Task instructions
Among the entries below, find all lines that include "brick" and copy them.

>>>>

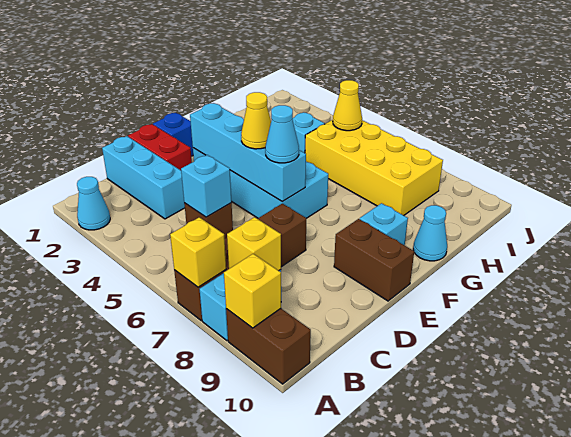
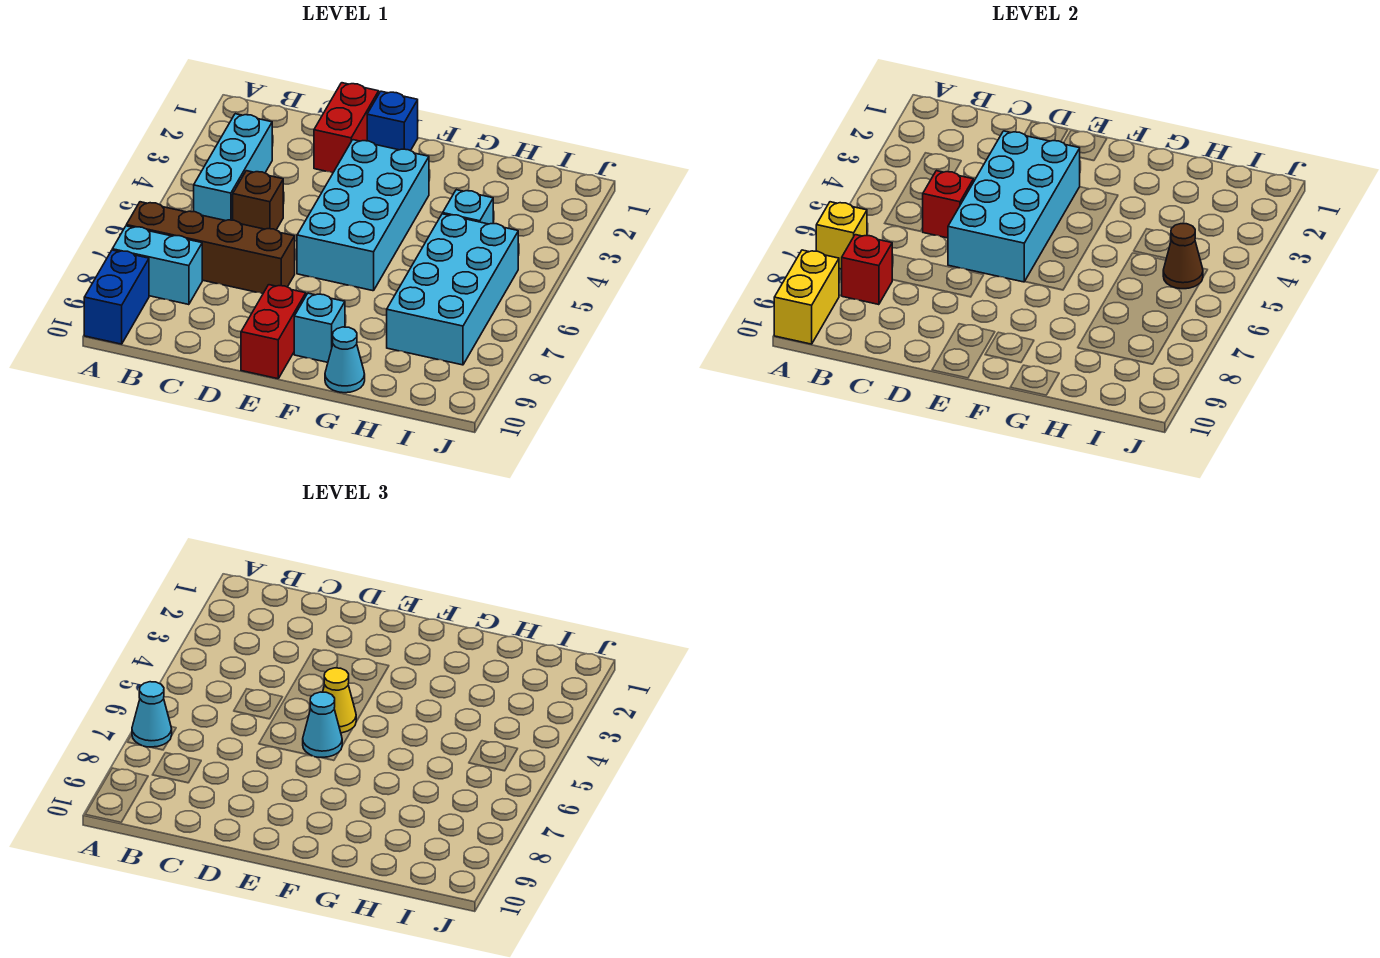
cyan cone A2 level 1 -> cyan cone A7 level 3
brown brick A9:A10 level 1 -> blue brick A9:A10 level 1
yellow brick A9 level 2 -> yellow brick A9:A10 level 2
yellow brick B8 level 2 -> red brick B8 level 2
cyan brick C1:C3 level 1 -> cyan brick B3:B5 level 1
cyan brick C5 level 2 -> red brick C5 level 2
cyan brick E3:E6 level 2 -> cyan brick D3:E6 level 2
brown brick E9:E10 level 1 -> red brick E9:E10 level 1
yellow brick H5:I8 level 1 -> cyan brick H5:I8 level 1
yellow cone I5 level 2 -> brown cone I5 level 2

<<<<

Response area
brown brick A9:A10 level 1 -> blue brick A9:A10 level 1
yellow brick A9 level 2 -> yellow brick A9:A10 level 2
yellow brick B8 level 2 -> red brick B8 level 2
cyan brick C1:C3 level 1 -> cyan brick B3:B5 level 1
cyan brick C5 level 2 -> red brick C5 level 2
cyan brick E3:E6 level 2 -> cyan brick D3:E6 level 2
brown brick E9:E10 level 1 -> red brick E9:E10 level 1
yellow brick H5:I8 level 1 -> cyan brick H5:I8 level 1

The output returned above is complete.